Your instructions ::
Scan the listing for the word "purple", and copy out each line where it is found.
○ ○ ○ ○ ○
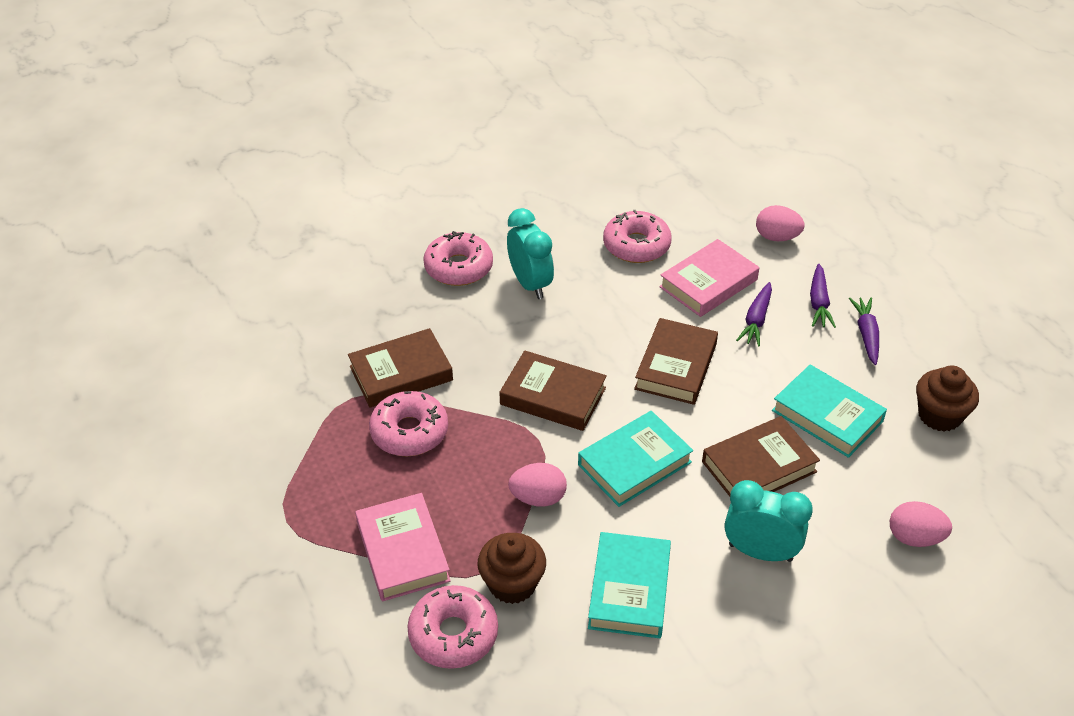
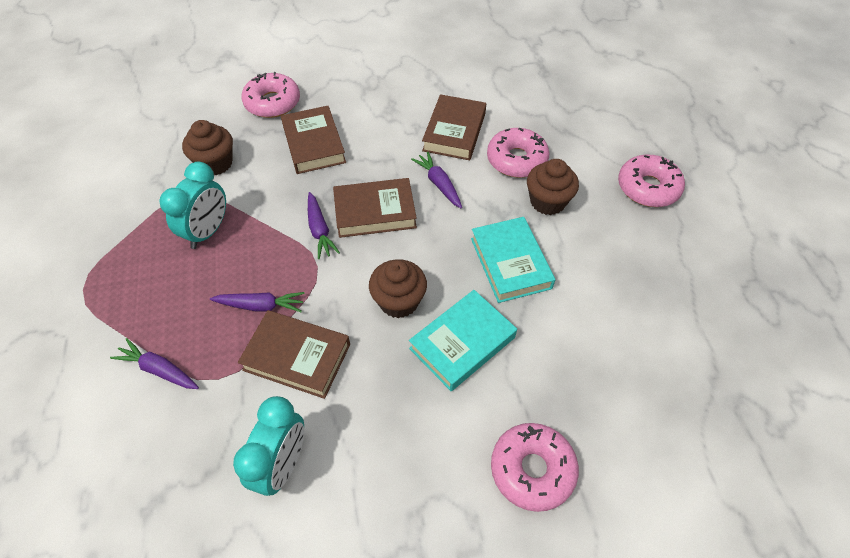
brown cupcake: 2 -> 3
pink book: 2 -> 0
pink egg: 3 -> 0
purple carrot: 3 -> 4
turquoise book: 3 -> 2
○ ○ ○ ○ ○
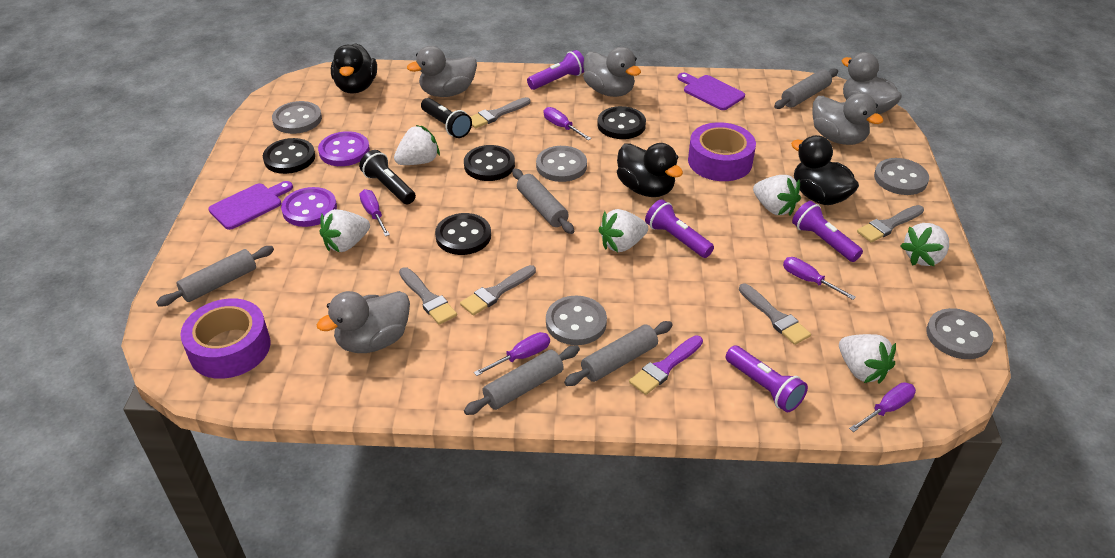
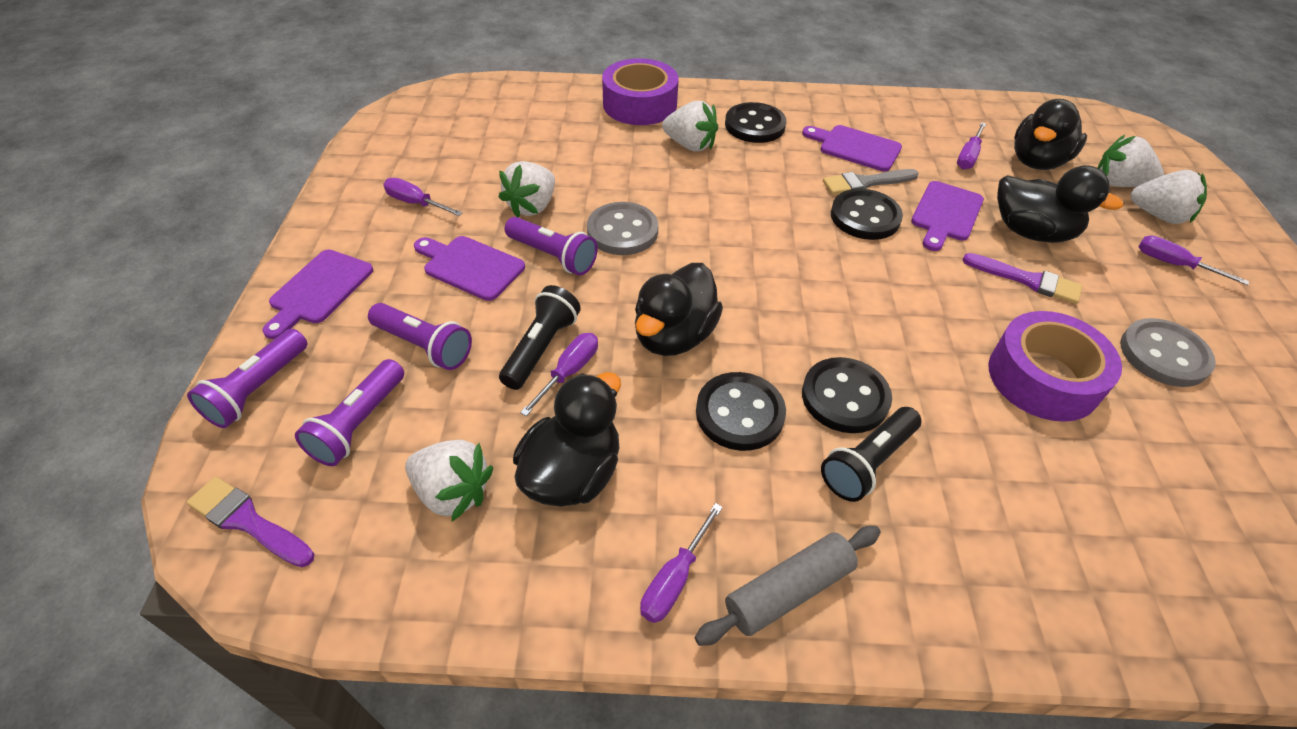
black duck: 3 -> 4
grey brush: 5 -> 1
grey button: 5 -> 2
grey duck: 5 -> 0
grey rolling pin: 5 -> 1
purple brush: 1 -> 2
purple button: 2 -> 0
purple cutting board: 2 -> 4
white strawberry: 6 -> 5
○ ○ ○ ○ ○
The answer ::
purple carrot: 3 -> 4
purple brush: 1 -> 2
purple button: 2 -> 0
purple cutting board: 2 -> 4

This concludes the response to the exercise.